▶ _Problem to work on_:
Please return exactly the lines below that run from the line with "SERVO1 pin PWM: D2 -> A7" through the end of the listing, both included, but not the pictures.

▶ _The data_:
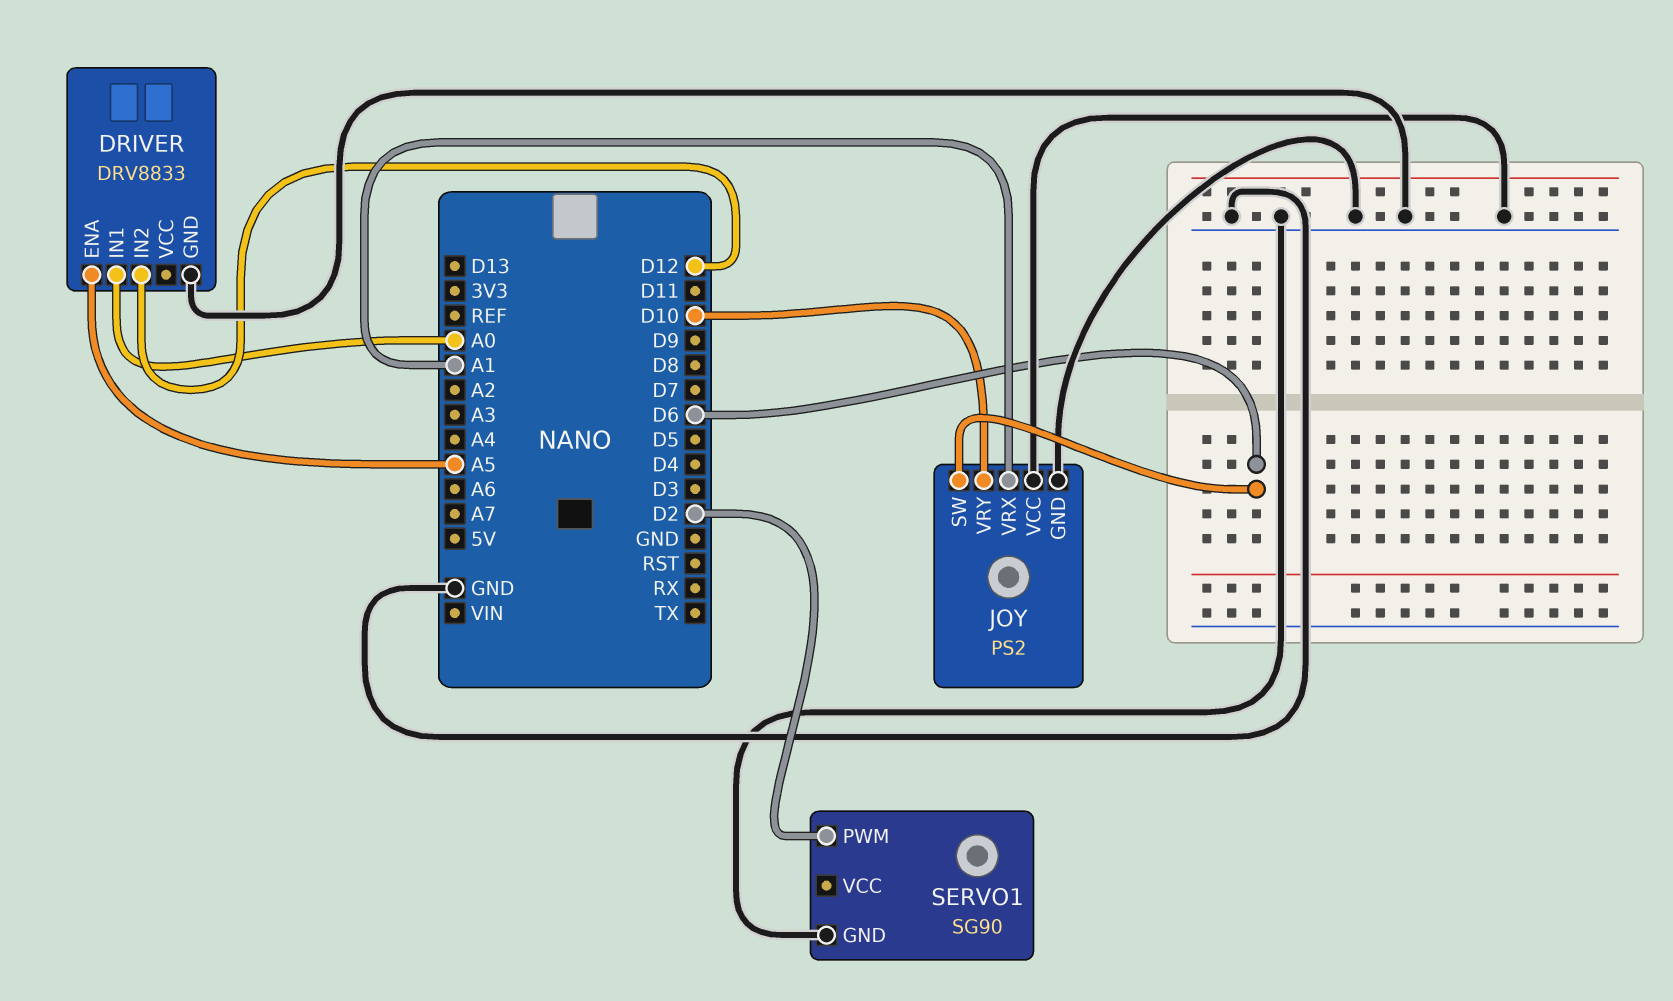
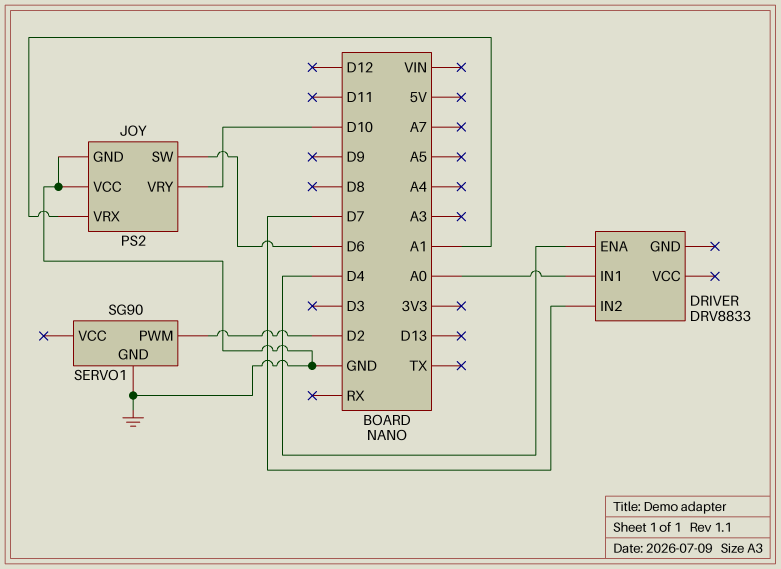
DRIVER pin ENA: A5 -> D4
DRIVER pin GND: GND -> none
DRIVER pin IN2: D12 -> D7

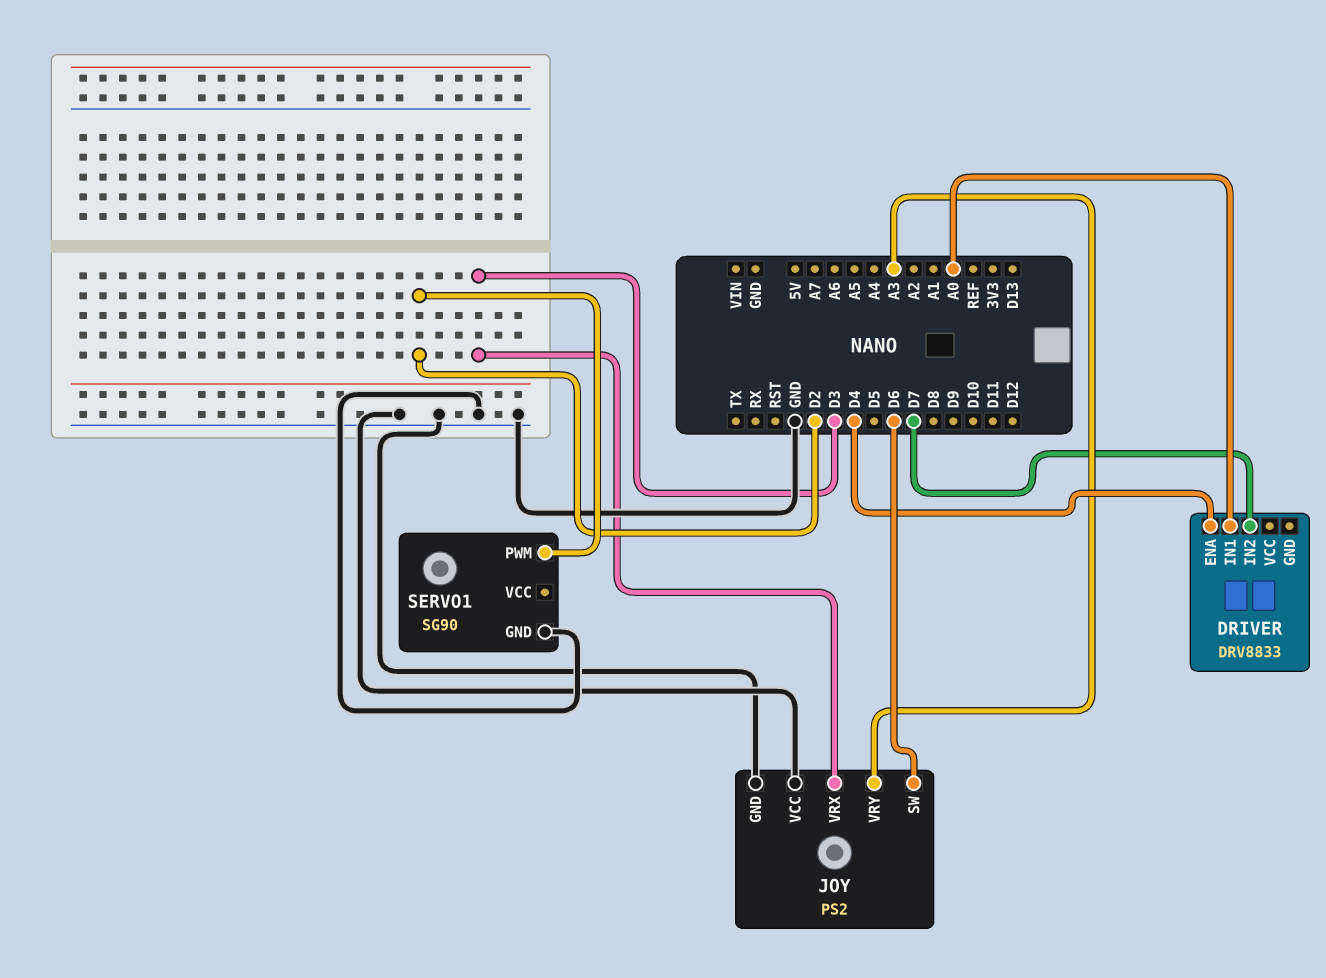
JOY pin VRX: A1 -> D3
JOY pin VRY: D10 -> A3

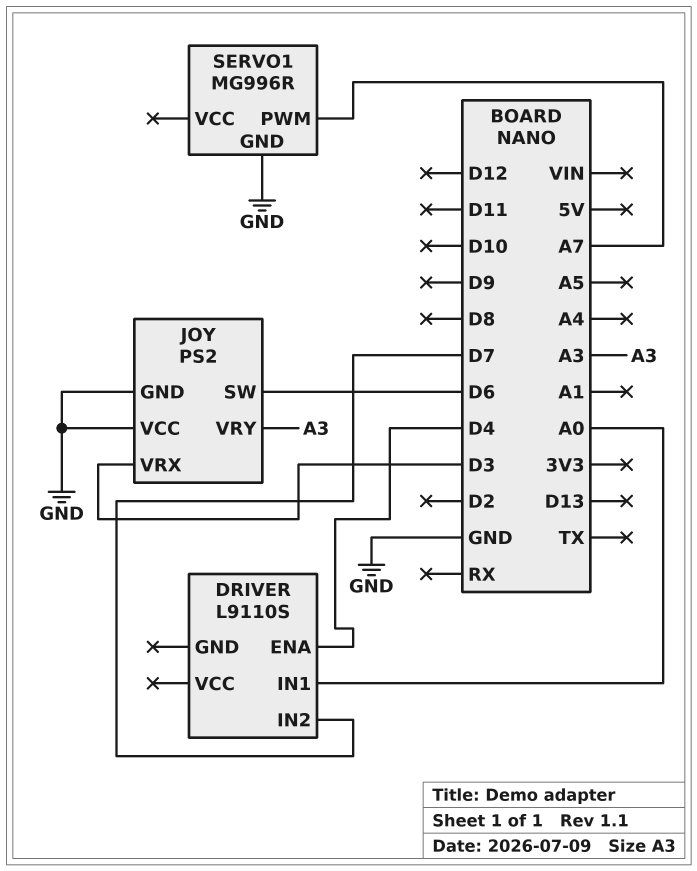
DRIVER: DRV8833 -> L9110S
SERVO1: SG90 -> MG996R
SERVO1 pin PWM: D2 -> A7

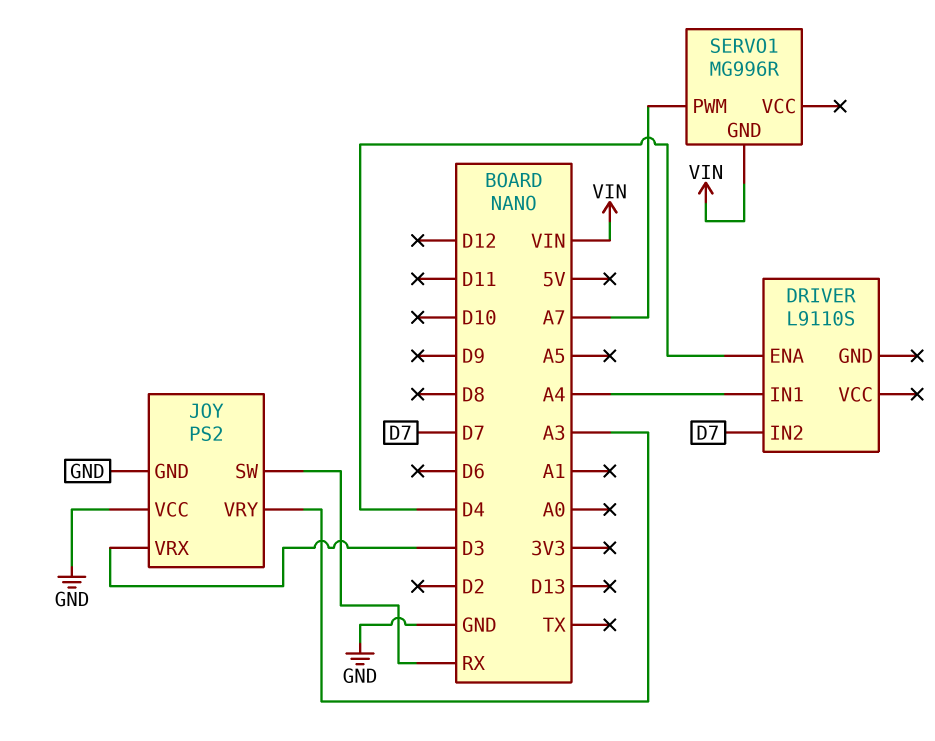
DRIVER pin IN1: A0 -> A4
JOY pin SW: D6 -> RX
SERVO1 pin GND: GND -> VIN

▶ _Solution_:
SERVO1 pin PWM: D2 -> A7

DRIVER pin IN1: A0 -> A4
JOY pin SW: D6 -> RX
SERVO1 pin GND: GND -> VIN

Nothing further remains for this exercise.